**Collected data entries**
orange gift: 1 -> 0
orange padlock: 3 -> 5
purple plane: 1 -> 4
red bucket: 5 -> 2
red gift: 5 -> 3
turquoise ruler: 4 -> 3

**Instructions for the task**
All entries must be repeated exactly.

**Solution to this task**
orange gift: 1 -> 0
orange padlock: 3 -> 5
purple plane: 1 -> 4
red bucket: 5 -> 2
red gift: 5 -> 3
turquoise ruler: 4 -> 3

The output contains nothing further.